▸ ACTION ITEM:
Output all entries verbatim, dropping pictures.

▸ DATA SHOWN:

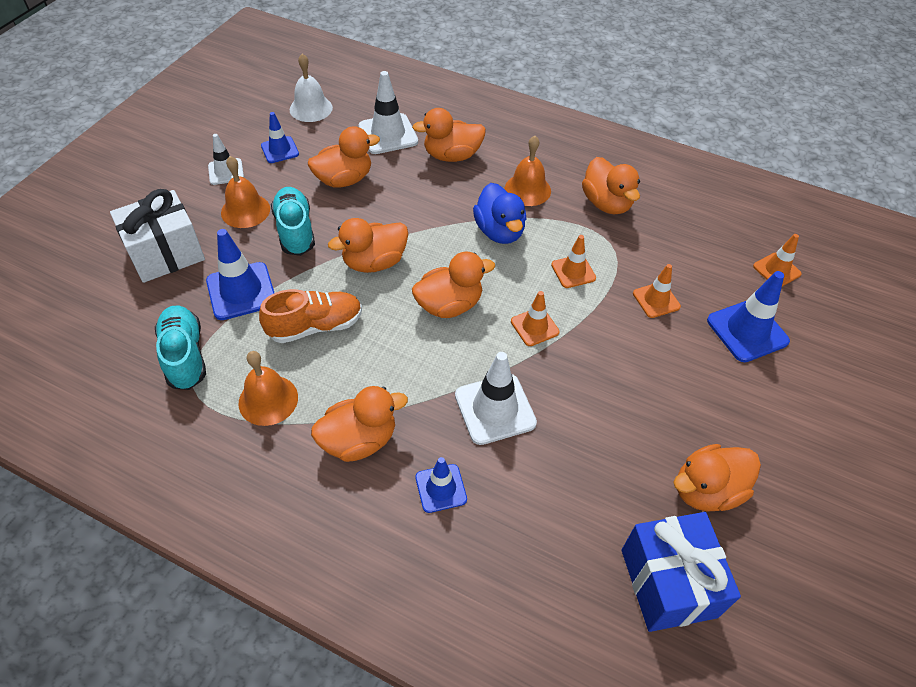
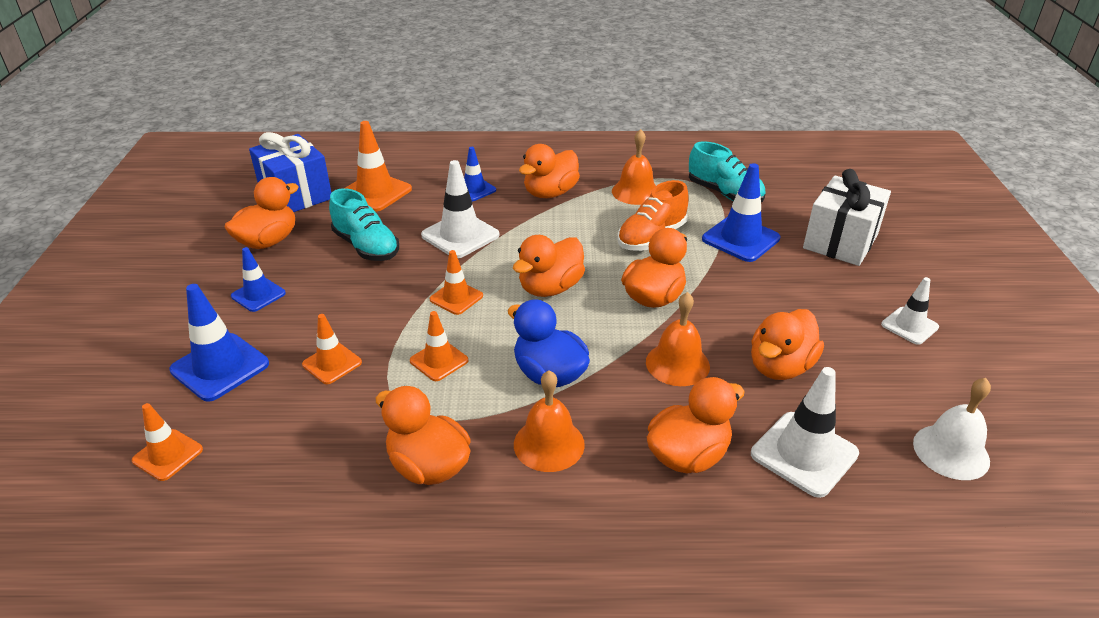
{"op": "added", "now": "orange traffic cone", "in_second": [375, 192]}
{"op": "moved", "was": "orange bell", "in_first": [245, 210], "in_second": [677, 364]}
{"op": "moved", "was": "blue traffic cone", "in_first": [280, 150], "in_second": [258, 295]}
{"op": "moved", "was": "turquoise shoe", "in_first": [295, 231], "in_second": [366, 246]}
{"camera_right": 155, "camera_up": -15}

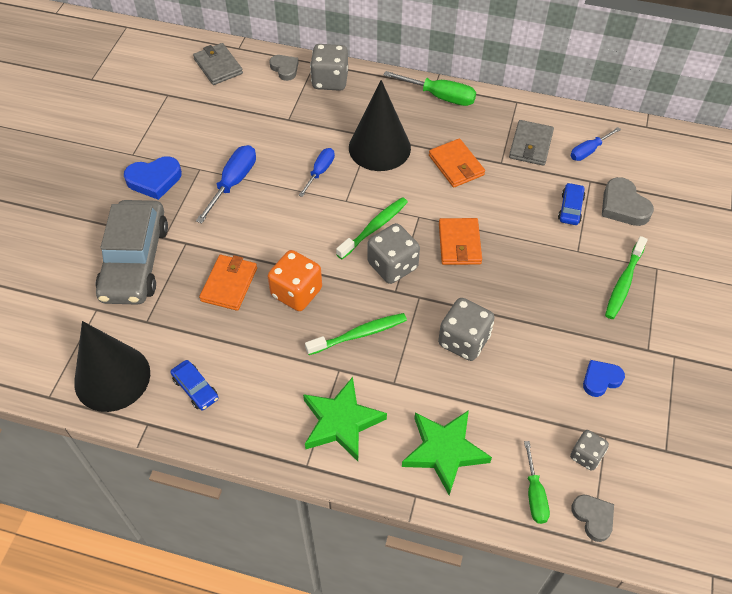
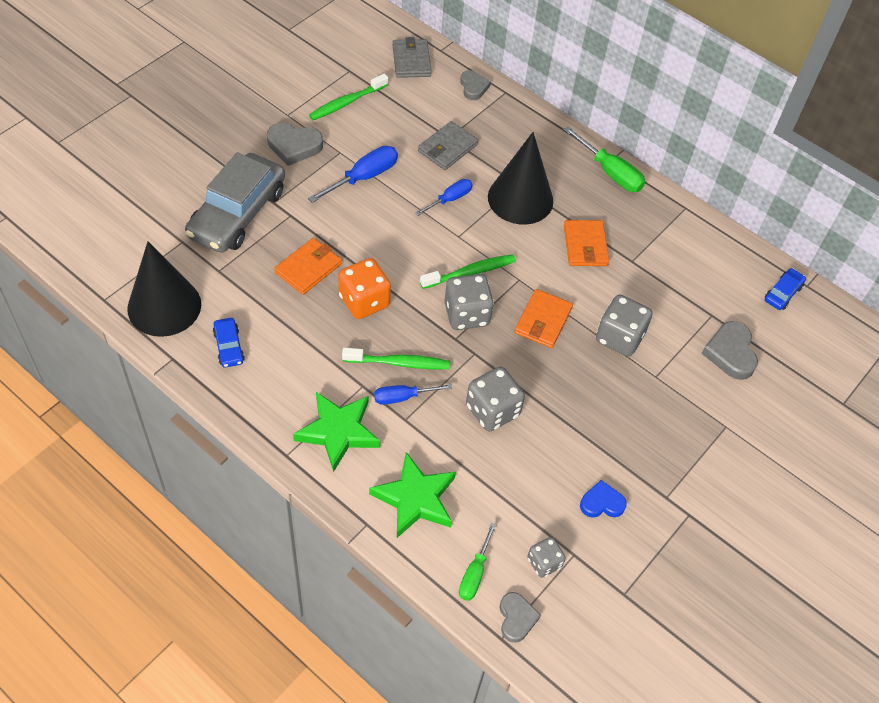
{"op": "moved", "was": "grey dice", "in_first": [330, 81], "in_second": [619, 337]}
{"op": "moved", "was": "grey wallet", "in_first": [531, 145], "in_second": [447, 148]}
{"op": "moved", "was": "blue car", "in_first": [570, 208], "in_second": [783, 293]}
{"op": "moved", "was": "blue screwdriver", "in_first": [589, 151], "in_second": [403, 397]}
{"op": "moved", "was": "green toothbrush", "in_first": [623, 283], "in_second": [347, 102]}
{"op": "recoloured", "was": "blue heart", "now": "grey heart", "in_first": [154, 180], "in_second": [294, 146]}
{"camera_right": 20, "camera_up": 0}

▸ SOLUTION TO THIS EXERCISE:
{"op": "added", "now": "orange traffic cone", "in_second": [375, 192]}
{"op": "moved", "was": "orange bell", "in_first": [245, 210], "in_second": [677, 364]}
{"op": "moved", "was": "blue traffic cone", "in_first": [280, 150], "in_second": [258, 295]}
{"op": "moved", "was": "turquoise shoe", "in_first": [295, 231], "in_second": [366, 246]}
{"camera_right": 155, "camera_up": -15}

{"op": "moved", "was": "grey dice", "in_first": [330, 81], "in_second": [619, 337]}
{"op": "moved", "was": "grey wallet", "in_first": [531, 145], "in_second": [447, 148]}
{"op": "moved", "was": "blue car", "in_first": [570, 208], "in_second": [783, 293]}
{"op": "moved", "was": "blue screwdriver", "in_first": [589, 151], "in_second": [403, 397]}
{"op": "moved", "was": "green toothbrush", "in_first": [623, 283], "in_second": [347, 102]}
{"op": "recoloured", "was": "blue heart", "now": "grey heart", "in_first": [154, 180], "in_second": [294, 146]}
{"camera_right": 20, "camera_up": 0}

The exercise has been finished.